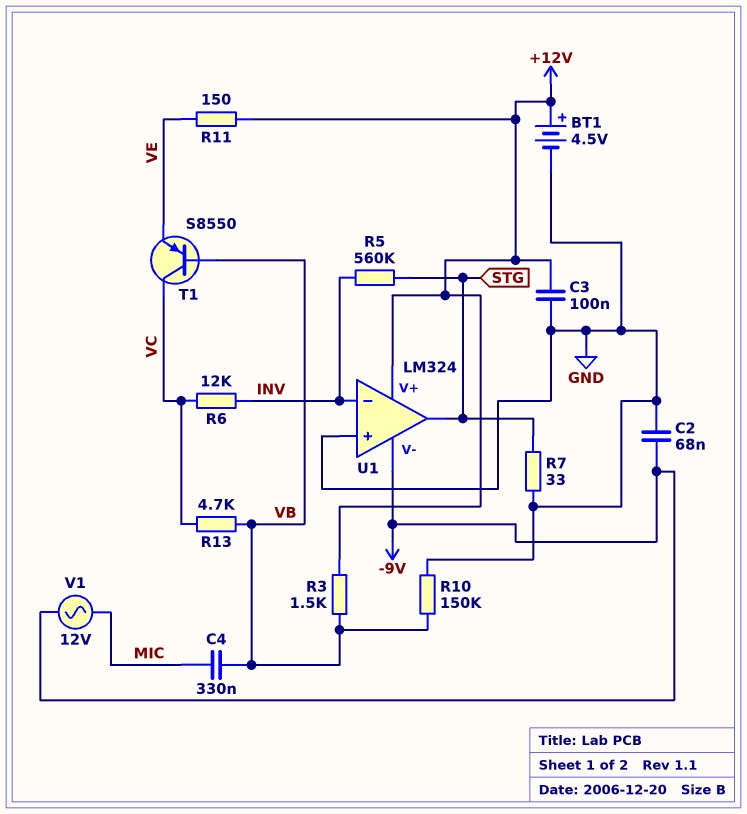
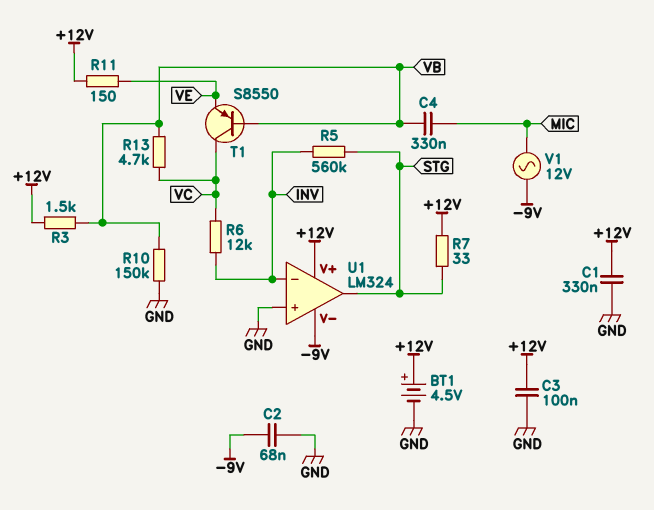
C1: none -> 330nF (+12V, GND)
R7: 33 (GND, STG) -> 33 (+12V, STG)

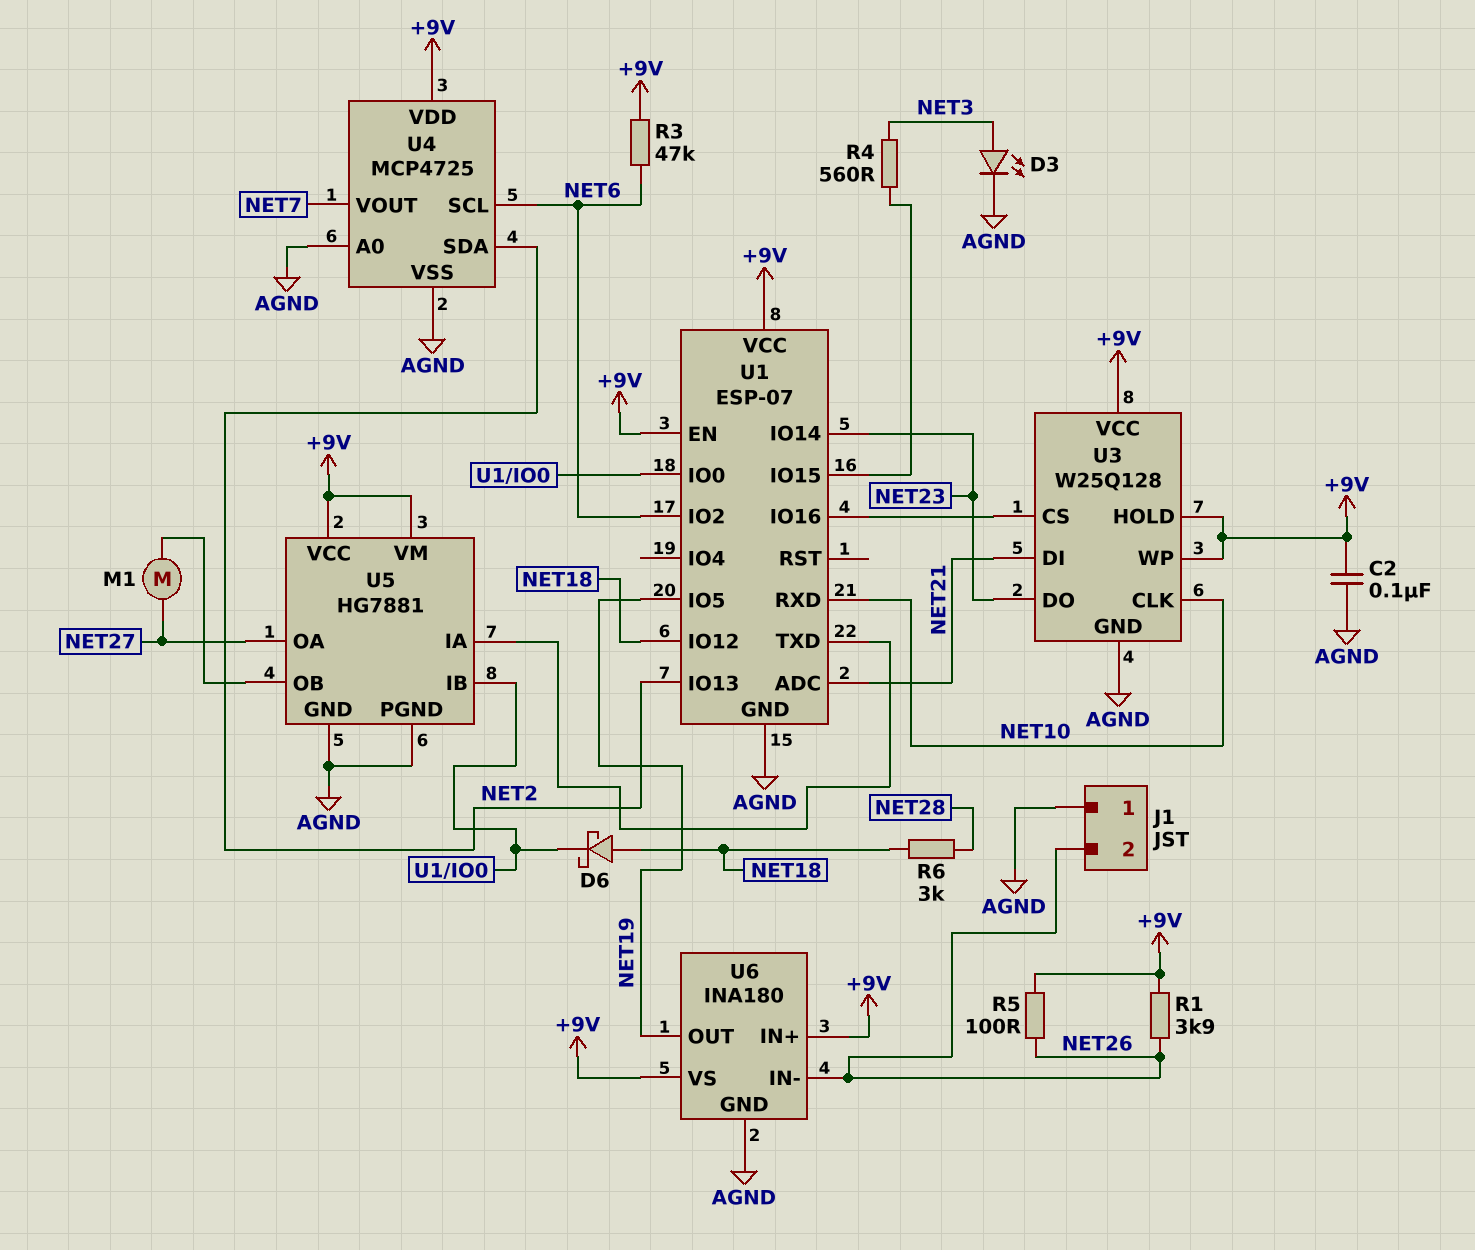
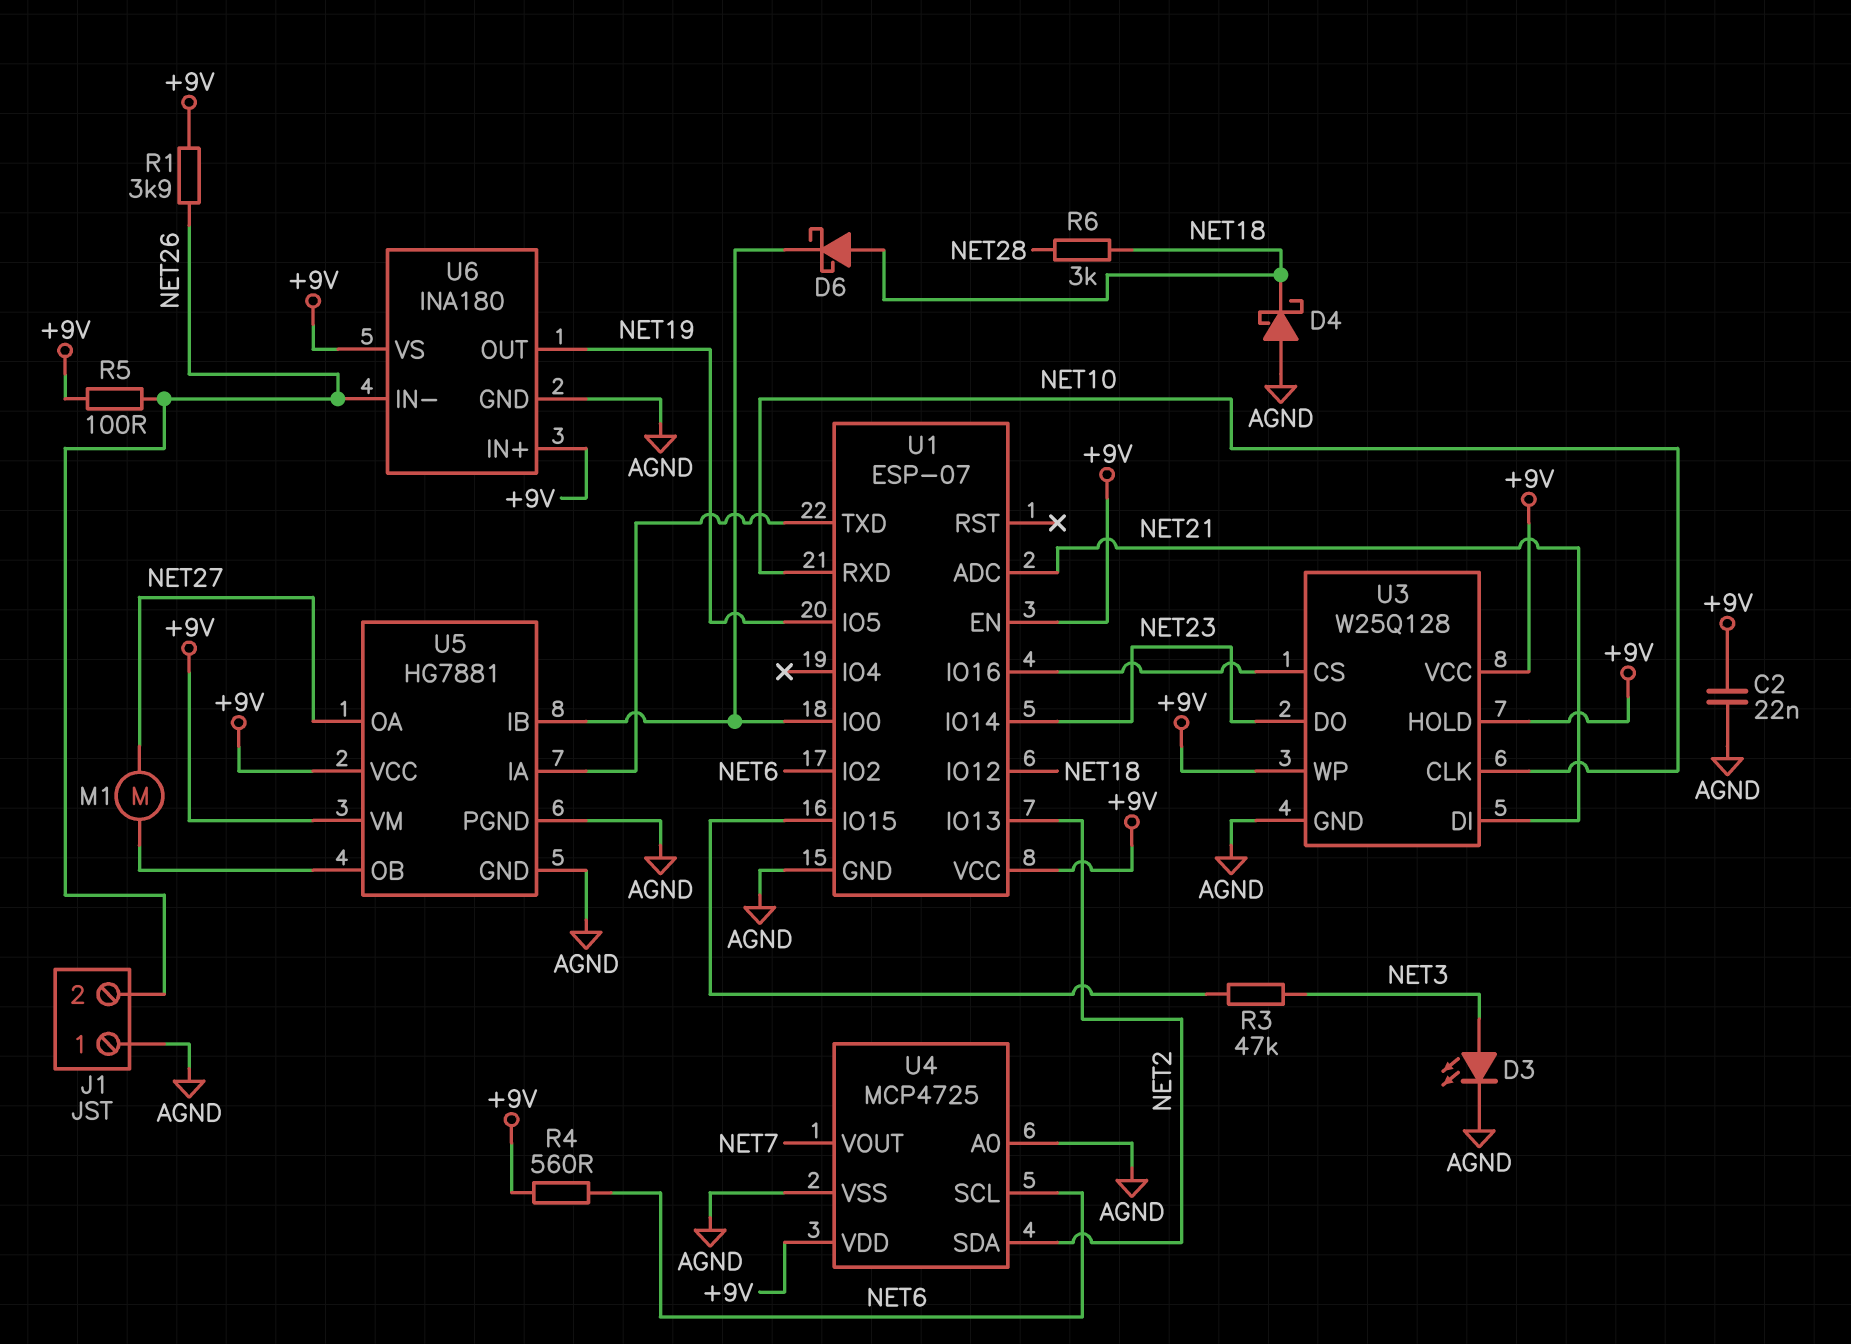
C2: 100nF (+9V, AGND) -> 22nF (+9V, AGND)
D4: none -> schottky (A AGND, K NET18)
R3: 47k (+9V, NET6) -> 47k (NET3, U1/IO15)
R4: 560 (NET3, U1/IO15) -> 560 (+9V, NET6)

————

** EXERCISE DIRECTIONS **
Please return the whole listing exactly. Do not copy its images.

** RESPONSE BOX **
C1: none -> 330nF (+12V, GND)
R7: 33 (GND, STG) -> 33 (+12V, STG)

C2: 100nF (+9V, AGND) -> 22nF (+9V, AGND)
D4: none -> schottky (A AGND, K NET18)
R3: 47k (+9V, NET6) -> 47k (NET3, U1/IO15)
R4: 560 (NET3, U1/IO15) -> 560 (+9V, NET6)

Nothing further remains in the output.